## WORK REQUEST
Each line of the material must reappear unchanged in the answer.

## EXERCISE DATA
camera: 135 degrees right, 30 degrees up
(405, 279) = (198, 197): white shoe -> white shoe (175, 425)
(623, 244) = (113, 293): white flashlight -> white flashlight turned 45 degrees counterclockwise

## RESULT FOR THIS EXERCISE
camera: 135 degrees right, 30 degrees up
(405, 279) = (198, 197): white shoe -> white shoe (175, 425)
(623, 244) = (113, 293): white flashlight -> white flashlight turned 45 degrees counterclockwise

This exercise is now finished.